** begin MATERIAL SUPPLIED **

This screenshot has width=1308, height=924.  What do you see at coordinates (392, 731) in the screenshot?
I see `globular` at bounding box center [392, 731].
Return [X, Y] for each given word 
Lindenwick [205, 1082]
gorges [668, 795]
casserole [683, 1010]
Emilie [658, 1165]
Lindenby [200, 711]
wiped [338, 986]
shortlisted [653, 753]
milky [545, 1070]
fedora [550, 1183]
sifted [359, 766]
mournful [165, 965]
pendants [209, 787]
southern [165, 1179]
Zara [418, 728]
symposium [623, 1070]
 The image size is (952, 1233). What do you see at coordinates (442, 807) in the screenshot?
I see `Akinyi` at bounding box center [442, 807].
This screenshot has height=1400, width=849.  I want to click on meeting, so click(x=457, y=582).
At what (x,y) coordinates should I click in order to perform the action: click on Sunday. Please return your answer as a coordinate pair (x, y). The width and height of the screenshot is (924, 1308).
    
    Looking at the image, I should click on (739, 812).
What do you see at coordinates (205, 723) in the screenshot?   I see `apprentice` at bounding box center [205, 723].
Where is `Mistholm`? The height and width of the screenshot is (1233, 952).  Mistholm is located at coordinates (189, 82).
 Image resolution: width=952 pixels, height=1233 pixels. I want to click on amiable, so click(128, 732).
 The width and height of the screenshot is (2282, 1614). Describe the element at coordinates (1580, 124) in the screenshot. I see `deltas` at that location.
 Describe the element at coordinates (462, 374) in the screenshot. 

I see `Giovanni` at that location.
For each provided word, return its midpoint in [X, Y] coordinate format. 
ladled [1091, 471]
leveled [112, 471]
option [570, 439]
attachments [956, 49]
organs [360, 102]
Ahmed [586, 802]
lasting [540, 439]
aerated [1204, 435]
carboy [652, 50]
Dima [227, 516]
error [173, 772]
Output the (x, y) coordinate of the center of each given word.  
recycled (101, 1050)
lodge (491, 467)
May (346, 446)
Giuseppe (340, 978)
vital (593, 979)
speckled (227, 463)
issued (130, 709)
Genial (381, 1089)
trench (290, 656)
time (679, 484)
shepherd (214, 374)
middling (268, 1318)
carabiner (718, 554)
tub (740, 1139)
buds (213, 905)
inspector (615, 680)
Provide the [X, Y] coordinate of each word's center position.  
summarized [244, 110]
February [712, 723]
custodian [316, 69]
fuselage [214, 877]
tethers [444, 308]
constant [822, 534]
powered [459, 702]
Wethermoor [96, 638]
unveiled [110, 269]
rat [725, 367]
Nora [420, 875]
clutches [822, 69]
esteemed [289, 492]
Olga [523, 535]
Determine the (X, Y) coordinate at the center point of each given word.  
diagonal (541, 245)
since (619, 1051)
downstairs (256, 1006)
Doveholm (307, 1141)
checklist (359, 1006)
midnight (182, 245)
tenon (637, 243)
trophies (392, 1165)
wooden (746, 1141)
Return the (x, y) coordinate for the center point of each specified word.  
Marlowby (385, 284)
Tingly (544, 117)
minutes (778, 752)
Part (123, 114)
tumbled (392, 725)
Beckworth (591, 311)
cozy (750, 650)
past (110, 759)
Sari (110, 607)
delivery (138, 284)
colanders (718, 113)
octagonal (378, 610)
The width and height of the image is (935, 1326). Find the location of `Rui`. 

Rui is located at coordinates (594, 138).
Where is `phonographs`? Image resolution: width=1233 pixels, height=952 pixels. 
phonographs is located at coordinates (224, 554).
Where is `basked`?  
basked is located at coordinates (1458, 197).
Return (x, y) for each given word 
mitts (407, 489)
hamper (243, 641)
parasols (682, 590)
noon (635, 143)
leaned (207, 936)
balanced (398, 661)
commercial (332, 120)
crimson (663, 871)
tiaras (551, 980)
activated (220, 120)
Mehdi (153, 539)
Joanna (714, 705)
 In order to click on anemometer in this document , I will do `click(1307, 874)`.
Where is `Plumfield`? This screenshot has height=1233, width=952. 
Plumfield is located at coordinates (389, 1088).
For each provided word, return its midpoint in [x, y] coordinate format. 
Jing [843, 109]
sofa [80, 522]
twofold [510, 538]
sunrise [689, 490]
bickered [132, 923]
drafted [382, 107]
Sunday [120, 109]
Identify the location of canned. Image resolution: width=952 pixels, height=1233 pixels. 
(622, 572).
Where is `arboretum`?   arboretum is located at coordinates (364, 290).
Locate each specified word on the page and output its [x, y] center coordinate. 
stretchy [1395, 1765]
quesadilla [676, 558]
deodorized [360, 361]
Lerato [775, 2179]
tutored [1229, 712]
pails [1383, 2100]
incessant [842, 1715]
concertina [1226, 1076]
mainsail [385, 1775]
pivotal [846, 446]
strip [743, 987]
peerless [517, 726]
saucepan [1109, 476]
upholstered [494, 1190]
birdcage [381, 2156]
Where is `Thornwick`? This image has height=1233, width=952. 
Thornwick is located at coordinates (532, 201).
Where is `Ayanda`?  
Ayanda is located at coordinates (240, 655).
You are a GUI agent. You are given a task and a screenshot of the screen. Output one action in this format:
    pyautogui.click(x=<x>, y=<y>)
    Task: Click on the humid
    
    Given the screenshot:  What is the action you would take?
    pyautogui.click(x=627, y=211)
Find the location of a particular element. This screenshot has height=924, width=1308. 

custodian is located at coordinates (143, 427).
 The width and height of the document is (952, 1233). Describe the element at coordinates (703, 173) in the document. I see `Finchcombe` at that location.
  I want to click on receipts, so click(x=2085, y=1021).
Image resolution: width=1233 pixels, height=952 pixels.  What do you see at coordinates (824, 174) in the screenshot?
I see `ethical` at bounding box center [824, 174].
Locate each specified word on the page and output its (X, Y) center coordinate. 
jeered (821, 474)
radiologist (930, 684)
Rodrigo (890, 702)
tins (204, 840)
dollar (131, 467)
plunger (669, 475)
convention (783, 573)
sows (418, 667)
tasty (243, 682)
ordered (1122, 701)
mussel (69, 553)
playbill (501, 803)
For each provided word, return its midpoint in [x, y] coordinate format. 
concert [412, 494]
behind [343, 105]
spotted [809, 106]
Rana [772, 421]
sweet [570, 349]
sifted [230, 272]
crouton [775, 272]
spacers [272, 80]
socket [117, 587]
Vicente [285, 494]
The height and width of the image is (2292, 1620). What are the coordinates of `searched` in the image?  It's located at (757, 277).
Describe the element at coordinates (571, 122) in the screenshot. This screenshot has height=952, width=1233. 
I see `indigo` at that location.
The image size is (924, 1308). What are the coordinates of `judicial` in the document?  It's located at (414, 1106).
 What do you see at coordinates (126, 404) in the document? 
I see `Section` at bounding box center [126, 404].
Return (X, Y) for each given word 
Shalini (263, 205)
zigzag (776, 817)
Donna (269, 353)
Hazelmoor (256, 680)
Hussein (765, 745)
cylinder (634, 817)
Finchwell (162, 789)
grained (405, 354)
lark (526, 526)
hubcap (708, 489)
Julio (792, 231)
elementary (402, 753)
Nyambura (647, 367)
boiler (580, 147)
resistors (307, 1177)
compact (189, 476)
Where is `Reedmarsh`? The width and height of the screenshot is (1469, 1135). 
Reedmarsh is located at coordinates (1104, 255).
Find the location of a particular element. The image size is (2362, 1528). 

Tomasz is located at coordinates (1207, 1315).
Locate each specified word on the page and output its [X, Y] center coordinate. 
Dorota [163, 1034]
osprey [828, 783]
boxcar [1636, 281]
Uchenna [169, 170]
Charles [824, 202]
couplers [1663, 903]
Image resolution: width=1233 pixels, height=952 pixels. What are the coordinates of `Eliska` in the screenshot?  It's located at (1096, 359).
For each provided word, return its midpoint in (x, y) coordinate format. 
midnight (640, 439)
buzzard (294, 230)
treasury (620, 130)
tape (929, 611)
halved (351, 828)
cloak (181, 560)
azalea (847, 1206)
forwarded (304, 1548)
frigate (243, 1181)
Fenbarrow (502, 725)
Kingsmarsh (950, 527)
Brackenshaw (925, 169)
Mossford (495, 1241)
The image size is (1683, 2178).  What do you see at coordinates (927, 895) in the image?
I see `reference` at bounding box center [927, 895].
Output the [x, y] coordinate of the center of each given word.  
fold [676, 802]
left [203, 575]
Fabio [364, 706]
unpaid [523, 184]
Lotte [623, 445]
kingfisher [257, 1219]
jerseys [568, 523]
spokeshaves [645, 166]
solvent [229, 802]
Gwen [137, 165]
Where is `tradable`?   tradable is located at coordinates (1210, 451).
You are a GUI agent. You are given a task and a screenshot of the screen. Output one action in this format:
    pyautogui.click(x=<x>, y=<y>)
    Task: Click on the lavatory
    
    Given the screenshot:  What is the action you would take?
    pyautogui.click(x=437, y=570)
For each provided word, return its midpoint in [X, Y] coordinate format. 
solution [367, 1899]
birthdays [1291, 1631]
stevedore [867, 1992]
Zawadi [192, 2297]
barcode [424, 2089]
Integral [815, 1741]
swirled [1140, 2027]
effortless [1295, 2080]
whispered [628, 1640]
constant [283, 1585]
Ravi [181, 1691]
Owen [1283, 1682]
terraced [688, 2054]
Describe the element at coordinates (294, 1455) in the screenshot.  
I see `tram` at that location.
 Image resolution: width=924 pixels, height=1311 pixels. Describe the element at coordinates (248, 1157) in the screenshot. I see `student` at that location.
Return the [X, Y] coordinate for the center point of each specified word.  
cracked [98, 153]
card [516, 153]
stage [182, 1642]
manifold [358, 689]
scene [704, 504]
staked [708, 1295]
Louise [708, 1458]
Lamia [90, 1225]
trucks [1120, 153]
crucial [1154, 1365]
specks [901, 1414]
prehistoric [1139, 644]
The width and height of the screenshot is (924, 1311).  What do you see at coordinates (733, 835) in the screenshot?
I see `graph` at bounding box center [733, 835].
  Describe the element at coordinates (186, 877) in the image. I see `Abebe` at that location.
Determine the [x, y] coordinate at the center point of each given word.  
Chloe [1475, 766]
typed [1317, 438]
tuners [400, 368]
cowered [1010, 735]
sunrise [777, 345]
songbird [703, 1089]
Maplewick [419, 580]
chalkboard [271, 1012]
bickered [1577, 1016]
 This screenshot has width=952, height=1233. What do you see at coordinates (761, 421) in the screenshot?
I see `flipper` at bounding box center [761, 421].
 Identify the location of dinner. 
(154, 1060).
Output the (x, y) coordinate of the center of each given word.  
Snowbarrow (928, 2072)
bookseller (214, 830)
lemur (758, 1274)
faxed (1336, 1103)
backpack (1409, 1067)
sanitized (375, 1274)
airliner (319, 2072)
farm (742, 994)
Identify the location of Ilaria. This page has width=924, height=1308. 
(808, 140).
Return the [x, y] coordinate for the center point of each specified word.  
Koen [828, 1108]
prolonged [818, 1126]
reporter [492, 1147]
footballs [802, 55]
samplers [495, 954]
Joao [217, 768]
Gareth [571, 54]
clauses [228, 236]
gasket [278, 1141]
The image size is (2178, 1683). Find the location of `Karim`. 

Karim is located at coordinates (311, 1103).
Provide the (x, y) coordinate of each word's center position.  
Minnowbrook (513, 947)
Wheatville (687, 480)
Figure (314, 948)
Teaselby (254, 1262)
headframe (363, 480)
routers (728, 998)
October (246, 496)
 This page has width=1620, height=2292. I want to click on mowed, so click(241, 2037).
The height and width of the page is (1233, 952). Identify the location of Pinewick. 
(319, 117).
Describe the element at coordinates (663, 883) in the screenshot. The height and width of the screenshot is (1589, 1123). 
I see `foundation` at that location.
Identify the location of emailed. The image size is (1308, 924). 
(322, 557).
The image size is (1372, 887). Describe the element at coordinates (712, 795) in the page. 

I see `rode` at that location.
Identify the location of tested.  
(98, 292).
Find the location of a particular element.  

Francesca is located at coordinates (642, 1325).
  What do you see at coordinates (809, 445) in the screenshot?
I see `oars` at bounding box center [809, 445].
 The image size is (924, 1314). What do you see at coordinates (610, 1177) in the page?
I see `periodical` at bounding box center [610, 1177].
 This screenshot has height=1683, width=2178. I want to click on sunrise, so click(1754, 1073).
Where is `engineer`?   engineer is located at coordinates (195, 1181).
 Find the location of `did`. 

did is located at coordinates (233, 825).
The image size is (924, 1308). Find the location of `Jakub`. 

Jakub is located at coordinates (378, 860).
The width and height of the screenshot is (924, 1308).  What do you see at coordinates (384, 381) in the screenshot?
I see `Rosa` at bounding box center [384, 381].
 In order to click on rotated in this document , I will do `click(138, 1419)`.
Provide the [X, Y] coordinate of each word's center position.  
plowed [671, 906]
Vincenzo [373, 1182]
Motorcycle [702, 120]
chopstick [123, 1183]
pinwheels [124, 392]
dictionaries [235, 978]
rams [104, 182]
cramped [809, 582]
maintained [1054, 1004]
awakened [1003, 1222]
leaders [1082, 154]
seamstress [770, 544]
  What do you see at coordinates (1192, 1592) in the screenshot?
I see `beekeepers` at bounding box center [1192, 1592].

** end MATERIAL SUPPLIED **

Copy out again, word for word, the lines of the entries from the one holding "clutches [822, 69]" through the one holding "midnight (182, 245)", including both of those lines.

clutches [822, 69]
esteemed [289, 492]
Olga [523, 535]
Determine the (X, Y) coordinate at the center point of each given word.  
diagonal (541, 245)
since (619, 1051)
downstairs (256, 1006)
Doveholm (307, 1141)
checklist (359, 1006)
midnight (182, 245)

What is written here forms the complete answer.